====== STORED ROWS
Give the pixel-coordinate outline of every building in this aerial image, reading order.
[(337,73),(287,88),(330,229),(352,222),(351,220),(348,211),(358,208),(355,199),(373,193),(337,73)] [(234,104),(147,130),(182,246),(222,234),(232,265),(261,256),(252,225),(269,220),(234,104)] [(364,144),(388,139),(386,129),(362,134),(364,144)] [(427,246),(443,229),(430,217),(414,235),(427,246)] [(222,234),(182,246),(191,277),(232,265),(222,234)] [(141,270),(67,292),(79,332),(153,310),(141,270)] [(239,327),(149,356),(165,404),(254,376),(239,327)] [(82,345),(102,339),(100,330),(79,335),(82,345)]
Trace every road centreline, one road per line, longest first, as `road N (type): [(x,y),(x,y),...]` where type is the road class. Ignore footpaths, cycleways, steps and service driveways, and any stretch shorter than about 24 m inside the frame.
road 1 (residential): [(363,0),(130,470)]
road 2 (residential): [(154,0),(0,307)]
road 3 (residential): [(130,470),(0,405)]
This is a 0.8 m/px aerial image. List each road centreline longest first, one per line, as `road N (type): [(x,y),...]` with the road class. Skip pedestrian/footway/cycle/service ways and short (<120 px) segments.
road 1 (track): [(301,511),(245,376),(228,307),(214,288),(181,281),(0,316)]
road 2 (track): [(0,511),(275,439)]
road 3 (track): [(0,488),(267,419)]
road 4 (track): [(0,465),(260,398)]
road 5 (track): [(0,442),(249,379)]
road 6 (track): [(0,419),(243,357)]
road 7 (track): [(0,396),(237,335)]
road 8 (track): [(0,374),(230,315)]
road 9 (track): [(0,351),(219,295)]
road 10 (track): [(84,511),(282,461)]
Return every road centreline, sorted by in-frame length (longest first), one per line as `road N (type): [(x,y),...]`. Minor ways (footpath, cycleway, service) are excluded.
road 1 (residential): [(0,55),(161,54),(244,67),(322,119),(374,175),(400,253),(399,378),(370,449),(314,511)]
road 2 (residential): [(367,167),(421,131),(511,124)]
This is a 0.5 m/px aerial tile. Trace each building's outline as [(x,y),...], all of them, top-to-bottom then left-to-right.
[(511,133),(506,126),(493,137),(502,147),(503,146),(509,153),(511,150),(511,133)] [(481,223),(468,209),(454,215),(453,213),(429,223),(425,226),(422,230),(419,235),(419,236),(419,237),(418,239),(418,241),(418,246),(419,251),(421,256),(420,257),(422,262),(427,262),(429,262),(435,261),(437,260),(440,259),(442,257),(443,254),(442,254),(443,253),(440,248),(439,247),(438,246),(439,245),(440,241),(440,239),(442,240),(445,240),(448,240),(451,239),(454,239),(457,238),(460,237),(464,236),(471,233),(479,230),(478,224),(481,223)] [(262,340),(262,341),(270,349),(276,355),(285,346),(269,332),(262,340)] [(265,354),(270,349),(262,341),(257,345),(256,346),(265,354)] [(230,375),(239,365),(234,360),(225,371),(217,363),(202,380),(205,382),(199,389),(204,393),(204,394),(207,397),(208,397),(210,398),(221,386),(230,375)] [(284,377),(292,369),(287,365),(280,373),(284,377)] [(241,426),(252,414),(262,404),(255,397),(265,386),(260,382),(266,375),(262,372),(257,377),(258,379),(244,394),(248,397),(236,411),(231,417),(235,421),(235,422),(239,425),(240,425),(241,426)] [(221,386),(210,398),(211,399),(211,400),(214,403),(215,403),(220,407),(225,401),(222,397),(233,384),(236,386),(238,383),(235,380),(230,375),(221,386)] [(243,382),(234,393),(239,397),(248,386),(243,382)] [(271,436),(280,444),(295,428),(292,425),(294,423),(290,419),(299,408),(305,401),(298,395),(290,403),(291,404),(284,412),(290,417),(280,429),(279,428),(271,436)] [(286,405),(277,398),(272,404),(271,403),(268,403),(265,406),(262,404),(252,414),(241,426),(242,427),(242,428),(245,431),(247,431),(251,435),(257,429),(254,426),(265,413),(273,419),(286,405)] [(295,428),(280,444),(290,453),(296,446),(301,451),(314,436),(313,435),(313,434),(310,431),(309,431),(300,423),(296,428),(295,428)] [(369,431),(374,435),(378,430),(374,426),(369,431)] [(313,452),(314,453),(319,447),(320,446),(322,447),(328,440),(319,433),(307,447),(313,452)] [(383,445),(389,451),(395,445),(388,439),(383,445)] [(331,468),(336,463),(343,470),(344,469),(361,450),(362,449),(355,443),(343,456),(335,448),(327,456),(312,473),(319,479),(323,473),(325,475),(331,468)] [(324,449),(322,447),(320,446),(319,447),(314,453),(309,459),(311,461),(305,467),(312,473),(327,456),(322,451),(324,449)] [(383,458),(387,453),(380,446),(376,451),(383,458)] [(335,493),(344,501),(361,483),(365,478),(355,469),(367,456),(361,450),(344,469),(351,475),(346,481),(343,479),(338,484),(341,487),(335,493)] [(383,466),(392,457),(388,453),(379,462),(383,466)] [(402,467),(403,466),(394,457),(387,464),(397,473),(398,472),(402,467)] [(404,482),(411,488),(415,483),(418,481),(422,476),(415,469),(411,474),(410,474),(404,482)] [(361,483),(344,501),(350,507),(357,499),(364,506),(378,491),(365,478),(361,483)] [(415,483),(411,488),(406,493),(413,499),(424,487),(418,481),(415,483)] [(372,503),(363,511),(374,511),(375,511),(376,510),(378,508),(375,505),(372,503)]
============
■ THE PROBLEM
Reproduce the stretch of entries from the line containing "This is a 0.8" through the line containing "road 2 (track): [(0,511),(275,439)]", substituting "centerline" for "centreline" and leaving everything else unchanged. Output only those lines.

■ TASK ANSWER
This is a 0.8 m/px aerial image. List each road centerline longest first, one per line, as `road N (type): [(x,y),...]` with the road class. Skip pedestrian/footway/cycle/service ways and short (<120 px) segments.
road 1 (track): [(301,511),(245,376),(228,307),(214,288),(181,281),(0,316)]
road 2 (track): [(0,511),(275,439)]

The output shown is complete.